Data START

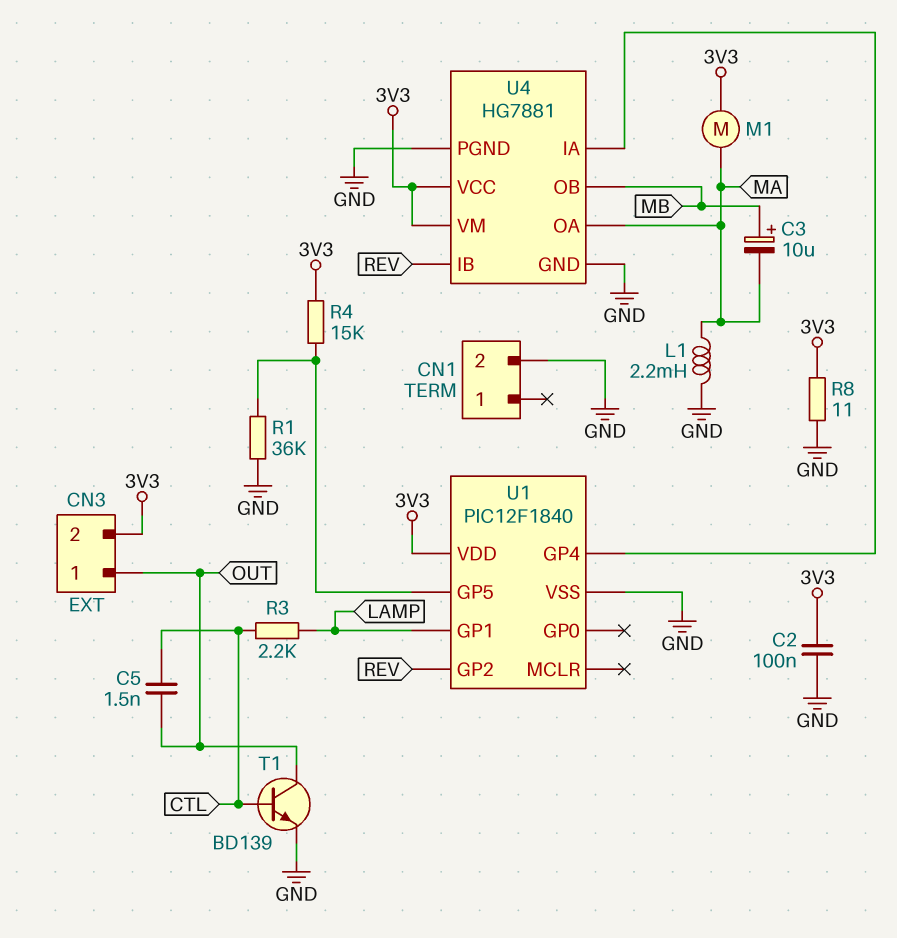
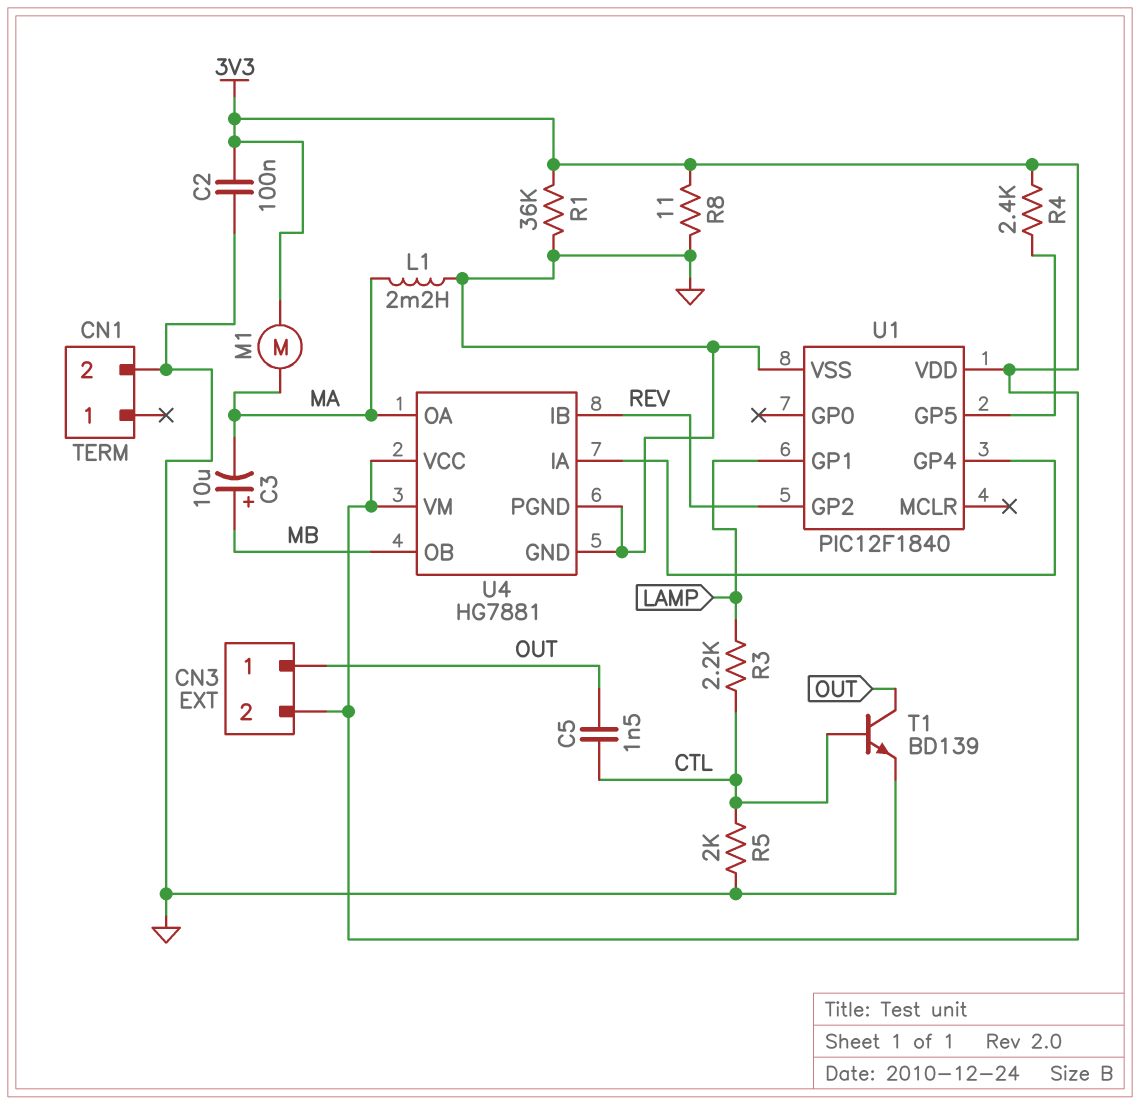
R1: 36k (GND, U1/GP5) -> 36k (3V3, GND)
R4: 15k (3V3, U1/GP5) -> 2.4k (3V3, U1/GP5)
R5: none -> 2k (CTL, GND)

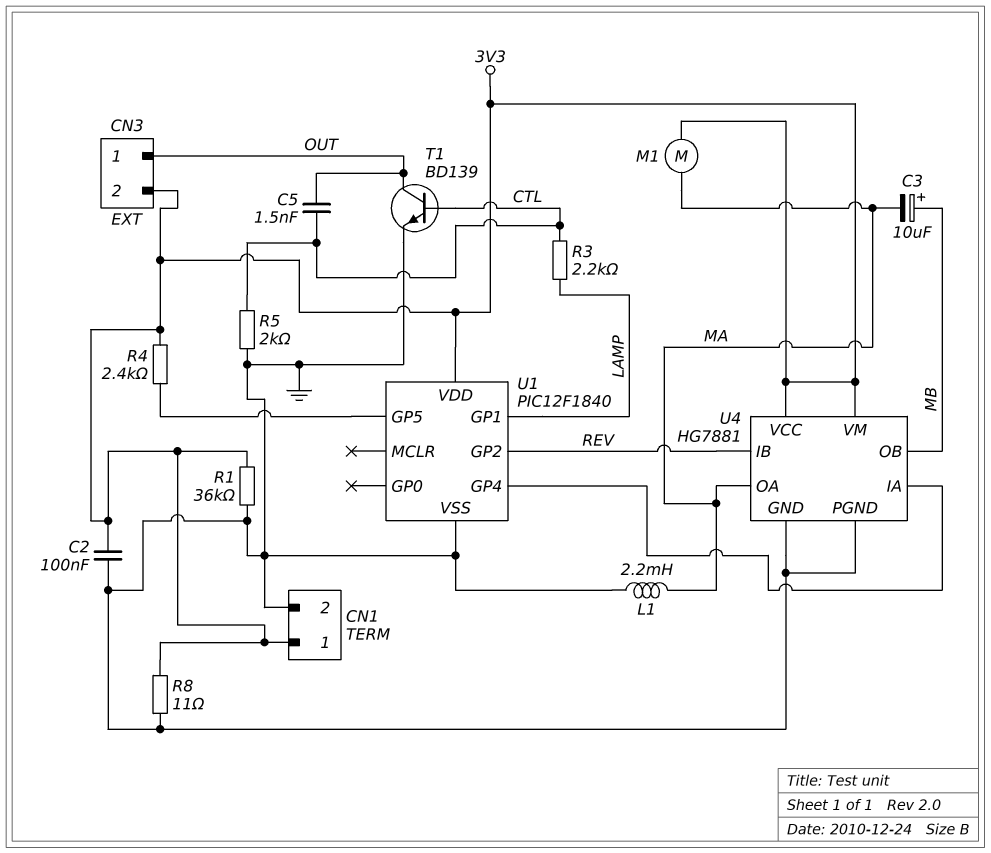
CN1 pin 1: none -> 3V3

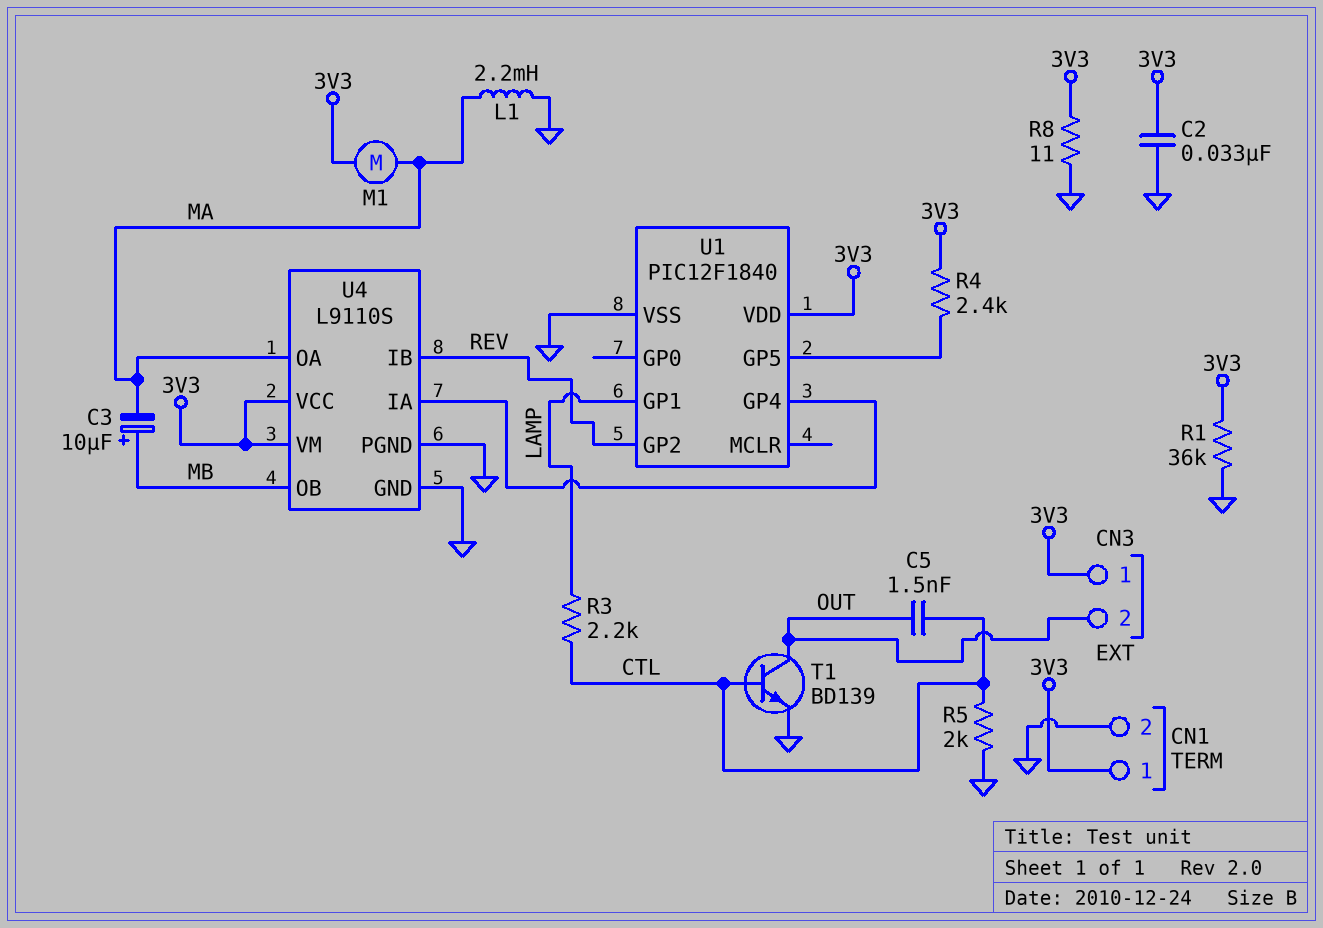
C2: 100nF (3V3, GND) -> 33nF (3V3, GND)
CN3 pin 1: OUT -> 3V3
CN3 pin 2: 3V3 -> OUT
U4: HG7881 -> L9110S

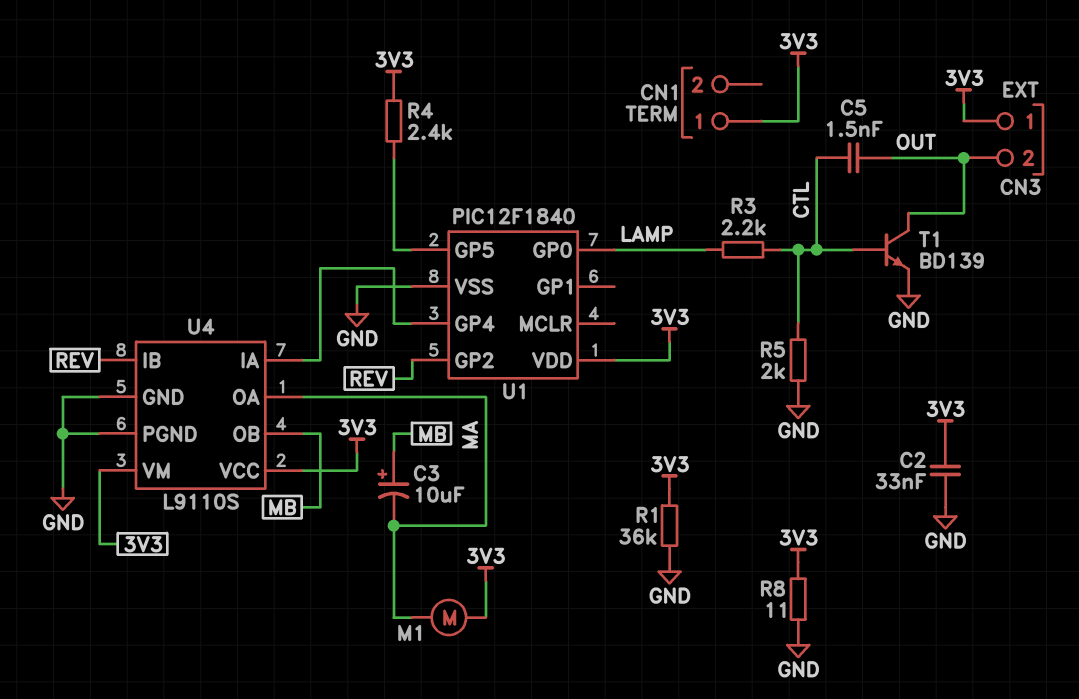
CN1 pin 2: GND -> none
L1: 2.2mH (GND, MA) -> none
U1 pin GP0: none -> LAMP
U1 pin GP1: LAMP -> none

Data END

• Your objective: Only text belongs in the copy: repeat each line of the data exactly and leave out the pictures.

• Result:
R1: 36k (GND, U1/GP5) -> 36k (3V3, GND)
R4: 15k (3V3, U1/GP5) -> 2.4k (3V3, U1/GP5)
R5: none -> 2k (CTL, GND)

CN1 pin 1: none -> 3V3

C2: 100nF (3V3, GND) -> 33nF (3V3, GND)
CN3 pin 1: OUT -> 3V3
CN3 pin 2: 3V3 -> OUT
U4: HG7881 -> L9110S

CN1 pin 2: GND -> none
L1: 2.2mH (GND, MA) -> none
U1 pin GP0: none -> LAMP
U1 pin GP1: LAMP -> none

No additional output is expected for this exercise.